▶ **Required action**: Across the whole listing, copy out every line that includes the string "green".

▶ **Material shown**:

[Start of section]

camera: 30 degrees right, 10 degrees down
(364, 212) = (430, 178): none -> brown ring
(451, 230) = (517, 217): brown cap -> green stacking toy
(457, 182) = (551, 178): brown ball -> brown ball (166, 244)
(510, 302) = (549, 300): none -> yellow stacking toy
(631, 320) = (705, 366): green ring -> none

[End of section]
[Start of section]

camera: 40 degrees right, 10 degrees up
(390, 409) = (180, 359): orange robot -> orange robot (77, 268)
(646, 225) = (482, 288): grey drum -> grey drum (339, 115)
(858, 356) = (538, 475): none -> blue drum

[End of section]
[Start of section]

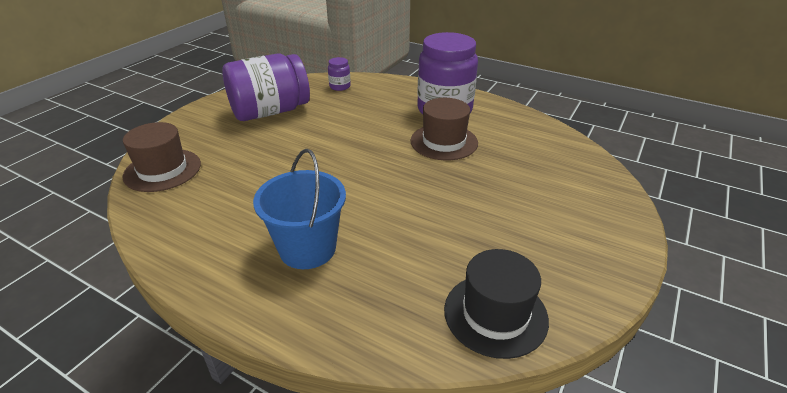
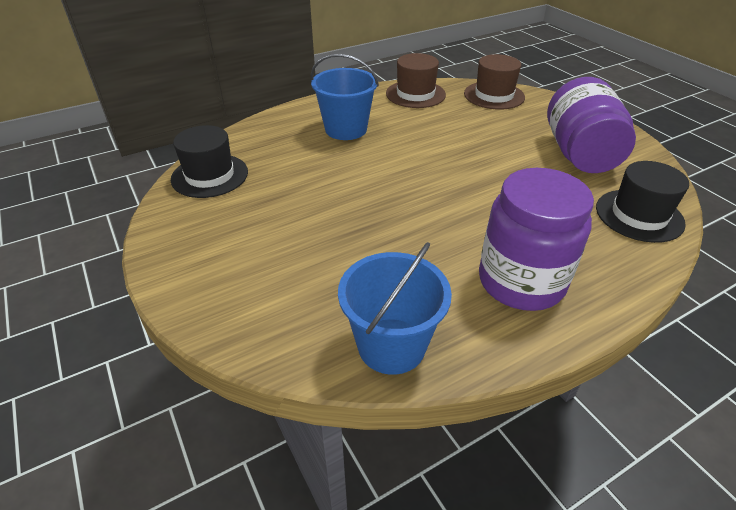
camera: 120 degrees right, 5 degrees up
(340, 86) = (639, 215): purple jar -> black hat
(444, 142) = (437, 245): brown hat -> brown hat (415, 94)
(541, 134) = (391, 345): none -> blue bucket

[End of section]

▶ **Written response**:
(451, 230) = (517, 217): brown cap -> green stacking toy
(631, 320) = (705, 366): green ring -> none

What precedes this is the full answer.